**Task directions:** Starting with the line that has "red brick C10" in the records below and ending with the line that has "brown round brick", output those lines exactly and nothing more; omit the pictures.

──────── Supplied records ────────

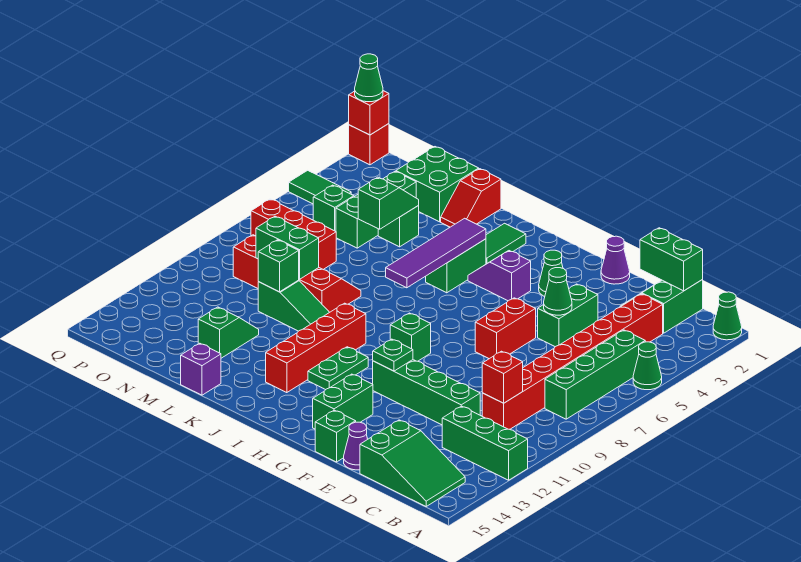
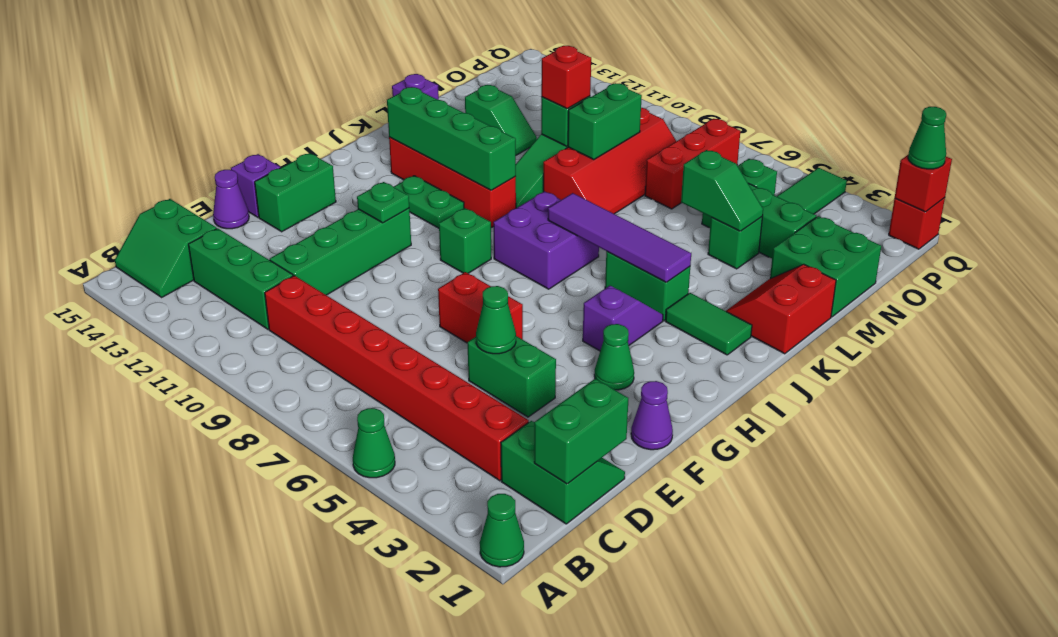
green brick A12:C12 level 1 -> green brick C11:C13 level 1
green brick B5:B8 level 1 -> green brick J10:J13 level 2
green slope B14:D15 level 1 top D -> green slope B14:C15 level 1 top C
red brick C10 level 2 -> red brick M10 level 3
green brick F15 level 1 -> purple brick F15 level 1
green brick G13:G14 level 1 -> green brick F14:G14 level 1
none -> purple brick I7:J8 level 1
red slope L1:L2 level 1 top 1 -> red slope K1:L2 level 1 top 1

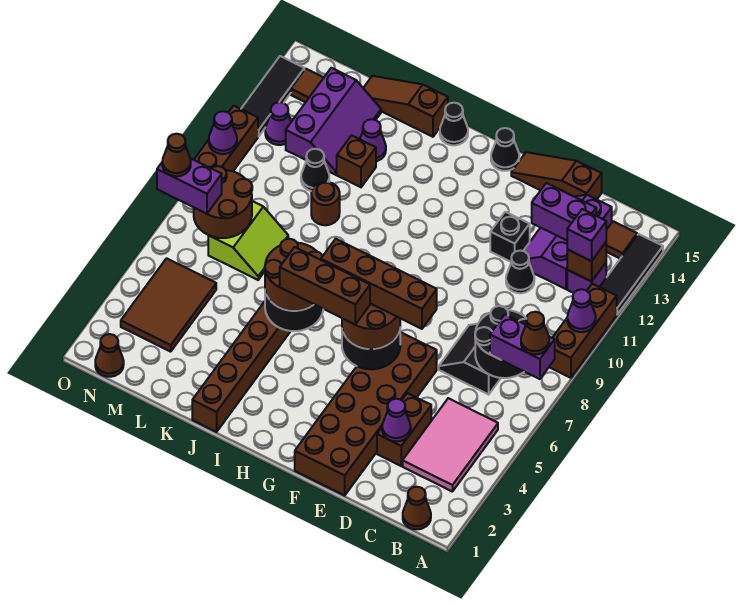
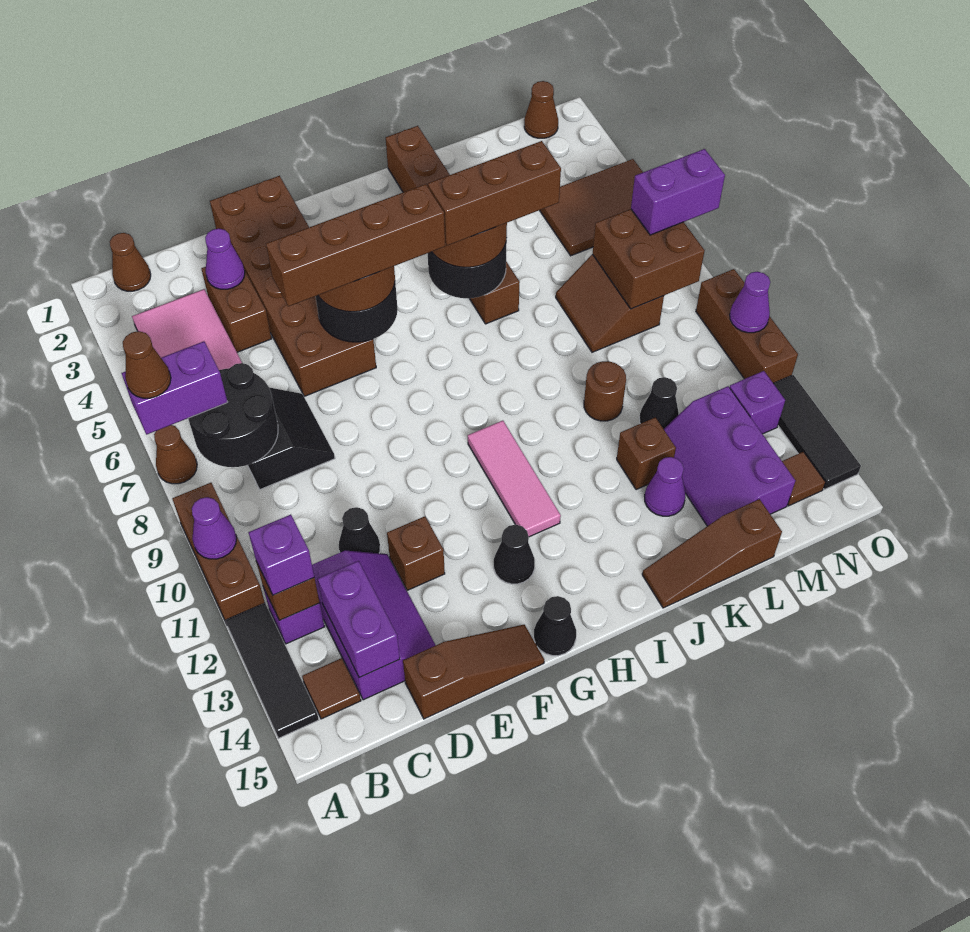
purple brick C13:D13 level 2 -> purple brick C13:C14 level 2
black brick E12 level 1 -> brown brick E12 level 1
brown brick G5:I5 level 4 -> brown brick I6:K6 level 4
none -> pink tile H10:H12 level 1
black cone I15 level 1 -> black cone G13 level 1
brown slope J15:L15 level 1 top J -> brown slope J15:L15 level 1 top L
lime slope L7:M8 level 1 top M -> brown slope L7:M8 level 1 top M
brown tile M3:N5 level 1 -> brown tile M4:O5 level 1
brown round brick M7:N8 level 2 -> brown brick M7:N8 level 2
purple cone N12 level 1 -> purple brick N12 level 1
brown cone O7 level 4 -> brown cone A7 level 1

────────

**Response box:**
red brick C10 level 2 -> red brick M10 level 3
green brick F15 level 1 -> purple brick F15 level 1
green brick G13:G14 level 1 -> green brick F14:G14 level 1
none -> purple brick I7:J8 level 1
red slope L1:L2 level 1 top 1 -> red slope K1:L2 level 1 top 1

purple brick C13:D13 level 2 -> purple brick C13:C14 level 2
black brick E12 level 1 -> brown brick E12 level 1
brown brick G5:I5 level 4 -> brown brick I6:K6 level 4
none -> pink tile H10:H12 level 1
black cone I15 level 1 -> black cone G13 level 1
brown slope J15:L15 level 1 top J -> brown slope J15:L15 level 1 top L
lime slope L7:M8 level 1 top M -> brown slope L7:M8 level 1 top M
brown tile M3:N5 level 1 -> brown tile M4:O5 level 1
brown round brick M7:N8 level 2 -> brown brick M7:N8 level 2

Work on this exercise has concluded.